Supplied data =>
######

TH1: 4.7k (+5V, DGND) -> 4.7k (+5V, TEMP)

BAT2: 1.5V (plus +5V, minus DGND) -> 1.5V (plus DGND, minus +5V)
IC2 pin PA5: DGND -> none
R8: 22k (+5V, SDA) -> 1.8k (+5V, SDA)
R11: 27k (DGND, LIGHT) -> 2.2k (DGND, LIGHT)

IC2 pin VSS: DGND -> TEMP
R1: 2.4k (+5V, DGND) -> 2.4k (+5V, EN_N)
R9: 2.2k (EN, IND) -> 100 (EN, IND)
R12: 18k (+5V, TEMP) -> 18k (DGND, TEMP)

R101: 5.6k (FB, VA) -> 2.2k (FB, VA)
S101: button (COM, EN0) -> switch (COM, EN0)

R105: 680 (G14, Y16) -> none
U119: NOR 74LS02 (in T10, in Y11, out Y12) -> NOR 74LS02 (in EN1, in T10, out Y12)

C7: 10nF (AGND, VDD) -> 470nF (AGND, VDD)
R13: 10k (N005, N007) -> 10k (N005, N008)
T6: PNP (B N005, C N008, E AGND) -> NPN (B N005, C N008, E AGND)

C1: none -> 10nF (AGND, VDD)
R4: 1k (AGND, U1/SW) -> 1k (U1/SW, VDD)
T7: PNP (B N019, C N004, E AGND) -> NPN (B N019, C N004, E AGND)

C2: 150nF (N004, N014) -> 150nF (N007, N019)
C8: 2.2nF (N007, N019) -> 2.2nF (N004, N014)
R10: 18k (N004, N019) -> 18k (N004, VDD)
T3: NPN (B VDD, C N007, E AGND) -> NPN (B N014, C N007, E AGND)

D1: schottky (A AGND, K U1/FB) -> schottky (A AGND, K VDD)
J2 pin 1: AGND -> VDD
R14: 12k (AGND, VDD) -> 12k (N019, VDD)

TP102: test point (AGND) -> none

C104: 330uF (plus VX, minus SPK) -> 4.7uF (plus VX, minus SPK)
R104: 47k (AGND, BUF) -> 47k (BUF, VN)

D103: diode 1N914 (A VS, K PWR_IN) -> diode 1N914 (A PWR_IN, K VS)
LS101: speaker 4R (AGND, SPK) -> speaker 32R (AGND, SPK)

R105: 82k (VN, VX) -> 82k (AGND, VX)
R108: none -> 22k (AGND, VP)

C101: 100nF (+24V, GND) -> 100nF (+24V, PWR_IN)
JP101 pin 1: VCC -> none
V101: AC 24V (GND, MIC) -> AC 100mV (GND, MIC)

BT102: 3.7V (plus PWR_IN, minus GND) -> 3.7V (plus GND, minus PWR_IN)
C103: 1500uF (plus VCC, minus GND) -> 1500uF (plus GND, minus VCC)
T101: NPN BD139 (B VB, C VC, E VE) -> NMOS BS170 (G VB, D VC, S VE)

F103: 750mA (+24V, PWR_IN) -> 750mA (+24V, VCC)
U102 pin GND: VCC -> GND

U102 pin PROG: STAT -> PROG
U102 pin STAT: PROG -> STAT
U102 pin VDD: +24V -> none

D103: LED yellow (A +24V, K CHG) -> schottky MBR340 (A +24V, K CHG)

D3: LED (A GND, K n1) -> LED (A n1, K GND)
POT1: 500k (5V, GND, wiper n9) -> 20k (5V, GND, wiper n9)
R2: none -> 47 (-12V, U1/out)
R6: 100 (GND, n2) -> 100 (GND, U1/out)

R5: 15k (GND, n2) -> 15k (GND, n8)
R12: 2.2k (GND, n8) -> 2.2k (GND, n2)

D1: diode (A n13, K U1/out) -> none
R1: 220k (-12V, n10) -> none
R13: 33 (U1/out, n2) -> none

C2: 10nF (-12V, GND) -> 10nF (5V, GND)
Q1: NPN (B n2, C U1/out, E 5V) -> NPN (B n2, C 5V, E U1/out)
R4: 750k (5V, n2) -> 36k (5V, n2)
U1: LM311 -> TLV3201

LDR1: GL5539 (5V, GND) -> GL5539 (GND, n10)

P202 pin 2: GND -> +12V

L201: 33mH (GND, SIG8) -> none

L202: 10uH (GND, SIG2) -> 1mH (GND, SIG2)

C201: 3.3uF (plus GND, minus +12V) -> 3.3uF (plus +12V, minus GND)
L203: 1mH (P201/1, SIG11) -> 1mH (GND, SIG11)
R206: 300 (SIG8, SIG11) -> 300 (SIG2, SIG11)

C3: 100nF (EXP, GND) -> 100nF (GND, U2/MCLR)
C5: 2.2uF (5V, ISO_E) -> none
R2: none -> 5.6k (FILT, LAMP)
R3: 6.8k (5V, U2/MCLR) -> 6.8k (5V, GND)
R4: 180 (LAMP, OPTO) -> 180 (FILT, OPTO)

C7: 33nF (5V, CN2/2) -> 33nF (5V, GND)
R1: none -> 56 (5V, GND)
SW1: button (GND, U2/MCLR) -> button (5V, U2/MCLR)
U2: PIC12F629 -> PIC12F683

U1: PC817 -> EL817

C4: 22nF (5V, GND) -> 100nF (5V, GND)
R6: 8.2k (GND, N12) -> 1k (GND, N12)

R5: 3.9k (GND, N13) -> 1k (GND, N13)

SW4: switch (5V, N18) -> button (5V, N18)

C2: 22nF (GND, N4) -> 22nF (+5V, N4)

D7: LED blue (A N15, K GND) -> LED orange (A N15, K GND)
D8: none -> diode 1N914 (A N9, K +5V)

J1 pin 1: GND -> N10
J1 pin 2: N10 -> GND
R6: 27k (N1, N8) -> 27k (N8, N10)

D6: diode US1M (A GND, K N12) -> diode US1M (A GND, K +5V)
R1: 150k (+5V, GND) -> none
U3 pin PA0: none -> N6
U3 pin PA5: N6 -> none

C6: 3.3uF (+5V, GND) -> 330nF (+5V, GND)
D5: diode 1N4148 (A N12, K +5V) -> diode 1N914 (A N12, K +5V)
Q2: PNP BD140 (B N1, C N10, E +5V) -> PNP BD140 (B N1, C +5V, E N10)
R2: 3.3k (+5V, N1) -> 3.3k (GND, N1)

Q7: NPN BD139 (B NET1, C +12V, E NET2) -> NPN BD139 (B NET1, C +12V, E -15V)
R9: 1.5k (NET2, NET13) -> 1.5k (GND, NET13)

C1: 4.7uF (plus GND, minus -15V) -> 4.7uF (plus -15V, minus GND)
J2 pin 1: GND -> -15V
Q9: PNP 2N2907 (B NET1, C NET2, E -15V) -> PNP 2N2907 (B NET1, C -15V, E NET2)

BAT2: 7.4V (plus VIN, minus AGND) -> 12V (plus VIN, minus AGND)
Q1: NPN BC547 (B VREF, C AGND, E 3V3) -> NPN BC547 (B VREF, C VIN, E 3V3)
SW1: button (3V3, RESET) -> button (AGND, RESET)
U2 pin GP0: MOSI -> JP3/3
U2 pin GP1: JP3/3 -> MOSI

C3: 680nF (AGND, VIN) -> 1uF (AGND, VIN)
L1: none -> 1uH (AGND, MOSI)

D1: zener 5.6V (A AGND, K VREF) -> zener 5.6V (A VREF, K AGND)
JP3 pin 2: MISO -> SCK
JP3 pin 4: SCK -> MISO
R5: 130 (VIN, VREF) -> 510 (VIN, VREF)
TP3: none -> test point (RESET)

######

Work required =>
Where a line of the entries contains the word "RESET", copy that line.

Exercise response =>
SW1: button (3V3, RESET) -> button (AGND, RESET)
TP3: none -> test point (RESET)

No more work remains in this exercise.